--- START ---

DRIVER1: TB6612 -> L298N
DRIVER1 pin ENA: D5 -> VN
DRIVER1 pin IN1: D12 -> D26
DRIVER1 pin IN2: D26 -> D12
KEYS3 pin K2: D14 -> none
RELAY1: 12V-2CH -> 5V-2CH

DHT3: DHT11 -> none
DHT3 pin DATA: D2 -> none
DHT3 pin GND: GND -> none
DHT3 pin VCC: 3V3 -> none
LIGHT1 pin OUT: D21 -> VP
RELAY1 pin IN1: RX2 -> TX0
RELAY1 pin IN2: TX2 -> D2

--- END ---
--- START ---

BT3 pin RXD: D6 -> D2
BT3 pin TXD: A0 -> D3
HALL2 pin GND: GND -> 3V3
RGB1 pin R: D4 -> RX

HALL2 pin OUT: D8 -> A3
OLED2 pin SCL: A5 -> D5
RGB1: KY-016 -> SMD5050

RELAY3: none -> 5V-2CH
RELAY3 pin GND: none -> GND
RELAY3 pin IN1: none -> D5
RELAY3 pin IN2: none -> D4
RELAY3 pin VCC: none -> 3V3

--- END ---
--- START ---

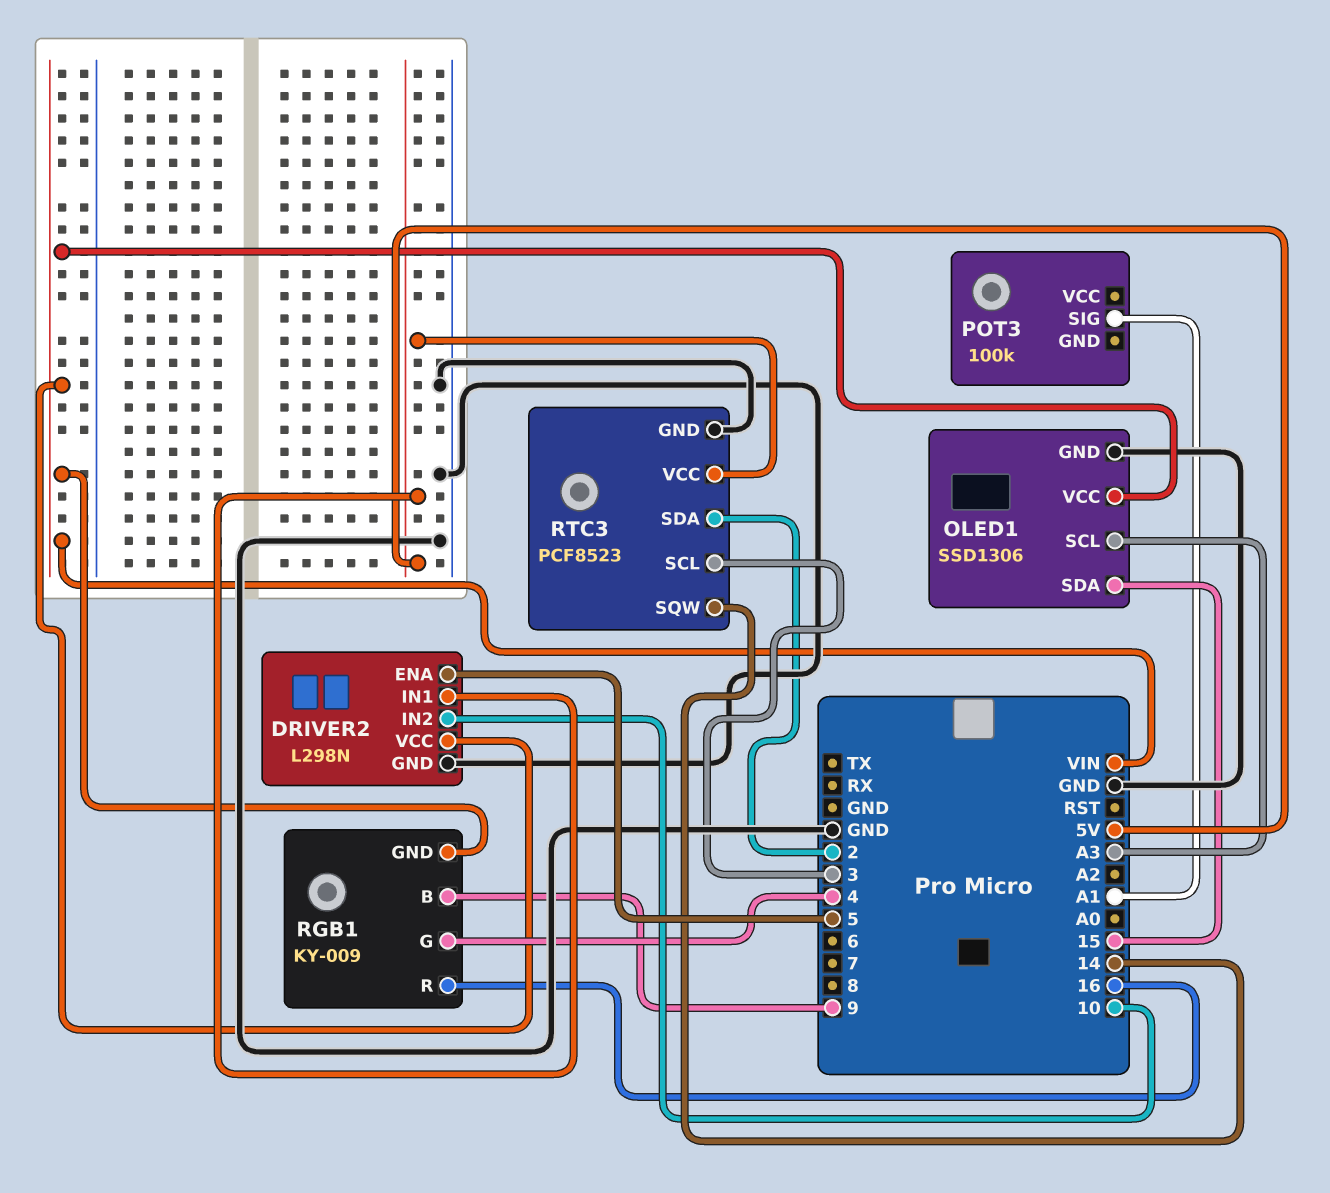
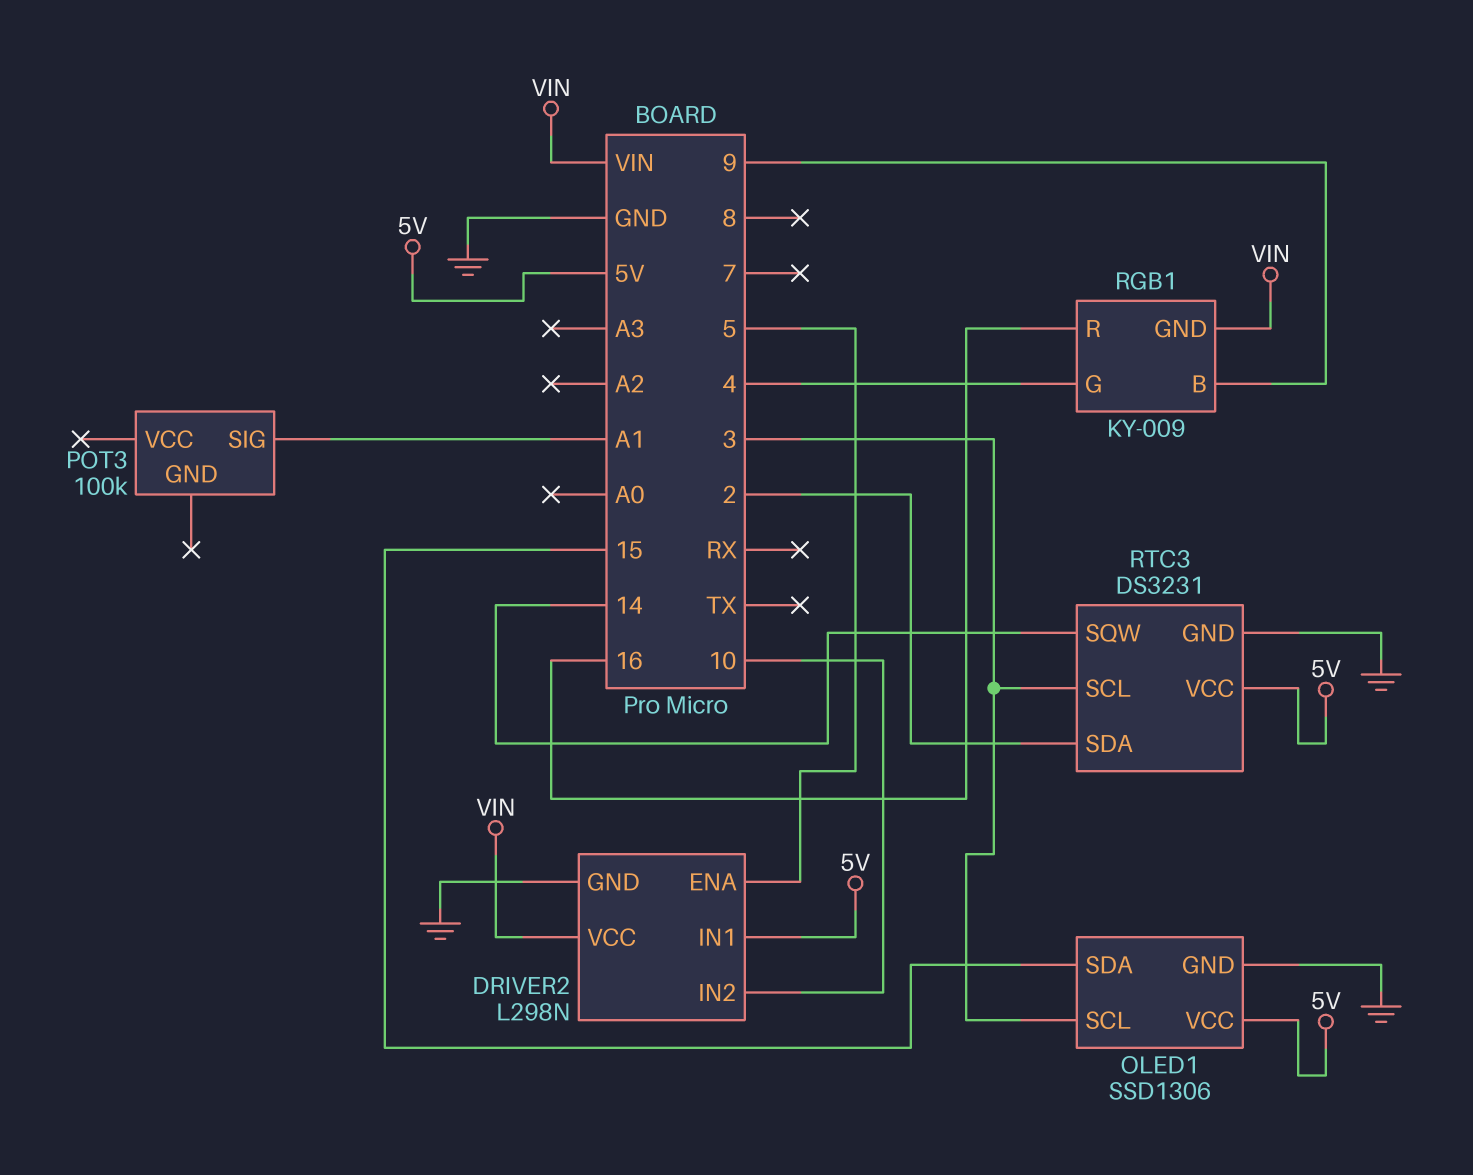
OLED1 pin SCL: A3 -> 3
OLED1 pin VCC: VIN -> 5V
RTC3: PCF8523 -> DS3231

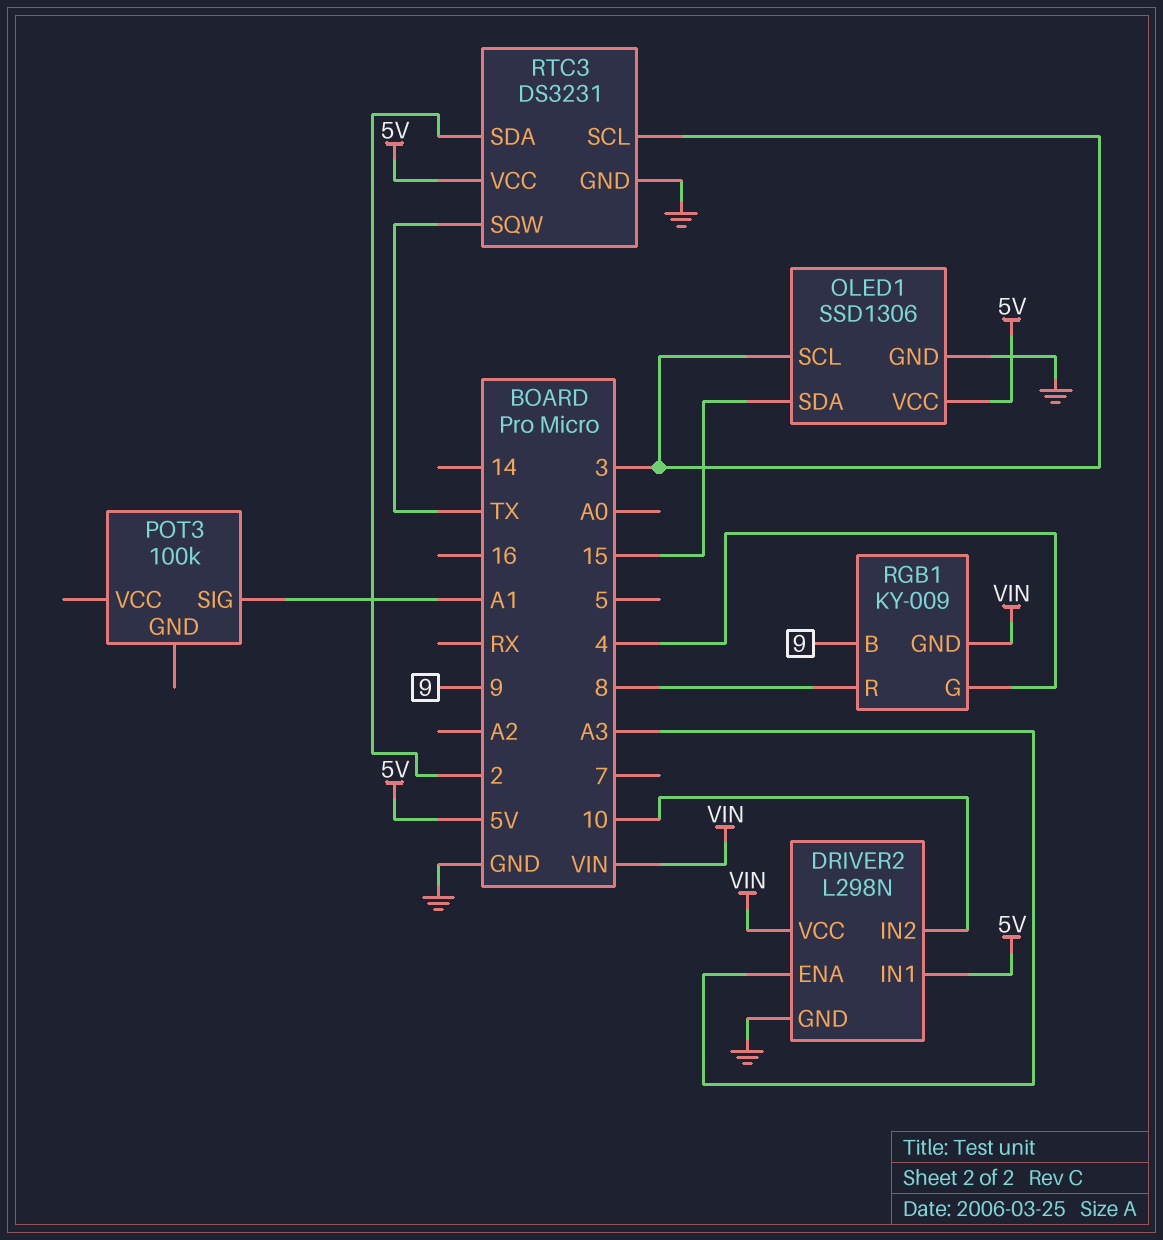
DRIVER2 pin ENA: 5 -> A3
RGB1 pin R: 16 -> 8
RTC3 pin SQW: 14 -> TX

--- END ---

• **Assigned task**:
Working from the records above, write out verbatim only the lines from the line containing "BT3 pin TXD: A0 -> D3" through the line containing "RELAY3 pin VCC: none -> 3V3".

• **Exercise result**:
BT3 pin TXD: A0 -> D3
HALL2 pin GND: GND -> 3V3
RGB1 pin R: D4 -> RX

HALL2 pin OUT: D8 -> A3
OLED2 pin SCL: A5 -> D5
RGB1: KY-016 -> SMD5050

RELAY3: none -> 5V-2CH
RELAY3 pin GND: none -> GND
RELAY3 pin IN1: none -> D5
RELAY3 pin IN2: none -> D4
RELAY3 pin VCC: none -> 3V3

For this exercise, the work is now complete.